## Required work
Repeat all of the records verbatim.

## Records for processing

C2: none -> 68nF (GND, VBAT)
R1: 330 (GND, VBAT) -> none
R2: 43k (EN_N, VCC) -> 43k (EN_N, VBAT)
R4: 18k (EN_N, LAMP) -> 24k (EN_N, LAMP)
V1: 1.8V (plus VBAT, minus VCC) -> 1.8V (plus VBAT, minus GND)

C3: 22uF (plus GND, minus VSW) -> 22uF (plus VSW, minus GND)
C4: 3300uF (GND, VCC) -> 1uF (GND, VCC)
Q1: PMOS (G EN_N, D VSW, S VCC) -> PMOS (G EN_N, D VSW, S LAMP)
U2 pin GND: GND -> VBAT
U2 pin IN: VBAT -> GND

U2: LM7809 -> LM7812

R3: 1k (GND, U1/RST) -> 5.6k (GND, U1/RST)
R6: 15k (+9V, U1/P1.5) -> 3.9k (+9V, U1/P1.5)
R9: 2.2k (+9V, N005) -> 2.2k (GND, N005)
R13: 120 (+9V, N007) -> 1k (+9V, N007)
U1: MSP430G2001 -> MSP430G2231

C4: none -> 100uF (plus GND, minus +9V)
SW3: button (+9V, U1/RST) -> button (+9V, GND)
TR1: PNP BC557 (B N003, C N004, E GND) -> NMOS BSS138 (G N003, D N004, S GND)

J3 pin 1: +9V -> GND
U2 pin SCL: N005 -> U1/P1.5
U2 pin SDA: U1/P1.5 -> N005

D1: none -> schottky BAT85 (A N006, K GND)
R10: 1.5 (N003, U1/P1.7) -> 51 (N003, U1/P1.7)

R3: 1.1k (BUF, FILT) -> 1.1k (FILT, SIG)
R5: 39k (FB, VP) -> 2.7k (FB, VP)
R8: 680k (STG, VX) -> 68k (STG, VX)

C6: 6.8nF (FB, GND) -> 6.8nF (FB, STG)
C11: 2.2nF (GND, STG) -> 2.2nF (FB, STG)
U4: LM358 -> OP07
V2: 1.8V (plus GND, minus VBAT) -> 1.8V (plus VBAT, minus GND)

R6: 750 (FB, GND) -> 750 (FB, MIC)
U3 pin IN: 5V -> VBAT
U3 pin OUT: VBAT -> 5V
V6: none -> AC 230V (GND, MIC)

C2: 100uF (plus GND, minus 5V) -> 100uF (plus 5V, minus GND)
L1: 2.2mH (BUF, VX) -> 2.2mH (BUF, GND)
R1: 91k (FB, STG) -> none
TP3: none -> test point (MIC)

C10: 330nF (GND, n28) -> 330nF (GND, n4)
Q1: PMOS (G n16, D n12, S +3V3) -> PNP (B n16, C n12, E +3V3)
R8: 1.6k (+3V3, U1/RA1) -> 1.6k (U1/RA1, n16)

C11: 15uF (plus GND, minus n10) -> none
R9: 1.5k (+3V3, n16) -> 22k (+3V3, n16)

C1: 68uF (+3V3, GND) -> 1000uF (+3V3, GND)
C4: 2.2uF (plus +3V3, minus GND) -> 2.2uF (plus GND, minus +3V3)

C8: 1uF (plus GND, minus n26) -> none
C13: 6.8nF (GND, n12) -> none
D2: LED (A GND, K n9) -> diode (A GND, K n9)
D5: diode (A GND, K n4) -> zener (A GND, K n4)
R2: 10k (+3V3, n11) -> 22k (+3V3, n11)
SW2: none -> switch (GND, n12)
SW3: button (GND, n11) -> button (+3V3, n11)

## The answer
C2: none -> 68nF (GND, VBAT)
R1: 330 (GND, VBAT) -> none
R2: 43k (EN_N, VCC) -> 43k (EN_N, VBAT)
R4: 18k (EN_N, LAMP) -> 24k (EN_N, LAMP)
V1: 1.8V (plus VBAT, minus VCC) -> 1.8V (plus VBAT, minus GND)

C3: 22uF (plus GND, minus VSW) -> 22uF (plus VSW, minus GND)
C4: 3300uF (GND, VCC) -> 1uF (GND, VCC)
Q1: PMOS (G EN_N, D VSW, S VCC) -> PMOS (G EN_N, D VSW, S LAMP)
U2 pin GND: GND -> VBAT
U2 pin IN: VBAT -> GND

U2: LM7809 -> LM7812

R3: 1k (GND, U1/RST) -> 5.6k (GND, U1/RST)
R6: 15k (+9V, U1/P1.5) -> 3.9k (+9V, U1/P1.5)
R9: 2.2k (+9V, N005) -> 2.2k (GND, N005)
R13: 120 (+9V, N007) -> 1k (+9V, N007)
U1: MSP430G2001 -> MSP430G2231

C4: none -> 100uF (plus GND, minus +9V)
SW3: button (+9V, U1/RST) -> button (+9V, GND)
TR1: PNP BC557 (B N003, C N004, E GND) -> NMOS BSS138 (G N003, D N004, S GND)

J3 pin 1: +9V -> GND
U2 pin SCL: N005 -> U1/P1.5
U2 pin SDA: U1/P1.5 -> N005

D1: none -> schottky BAT85 (A N006, K GND)
R10: 1.5 (N003, U1/P1.7) -> 51 (N003, U1/P1.7)

R3: 1.1k (BUF, FILT) -> 1.1k (FILT, SIG)
R5: 39k (FB, VP) -> 2.7k (FB, VP)
R8: 680k (STG, VX) -> 68k (STG, VX)

C6: 6.8nF (FB, GND) -> 6.8nF (FB, STG)
C11: 2.2nF (GND, STG) -> 2.2nF (FB, STG)
U4: LM358 -> OP07
V2: 1.8V (plus GND, minus VBAT) -> 1.8V (plus VBAT, minus GND)

R6: 750 (FB, GND) -> 750 (FB, MIC)
U3 pin IN: 5V -> VBAT
U3 pin OUT: VBAT -> 5V
V6: none -> AC 230V (GND, MIC)

C2: 100uF (plus GND, minus 5V) -> 100uF (plus 5V, minus GND)
L1: 2.2mH (BUF, VX) -> 2.2mH (BUF, GND)
R1: 91k (FB, STG) -> none
TP3: none -> test point (MIC)

C10: 330nF (GND, n28) -> 330nF (GND, n4)
Q1: PMOS (G n16, D n12, S +3V3) -> PNP (B n16, C n12, E +3V3)
R8: 1.6k (+3V3, U1/RA1) -> 1.6k (U1/RA1, n16)

C11: 15uF (plus GND, minus n10) -> none
R9: 1.5k (+3V3, n16) -> 22k (+3V3, n16)

C1: 68uF (+3V3, GND) -> 1000uF (+3V3, GND)
C4: 2.2uF (plus +3V3, minus GND) -> 2.2uF (plus GND, minus +3V3)

C8: 1uF (plus GND, minus n26) -> none
C13: 6.8nF (GND, n12) -> none
D2: LED (A GND, K n9) -> diode (A GND, K n9)
D5: diode (A GND, K n4) -> zener (A GND, K n4)
R2: 10k (+3V3, n11) -> 22k (+3V3, n11)
SW2: none -> switch (GND, n12)
SW3: button (GND, n11) -> button (+3V3, n11)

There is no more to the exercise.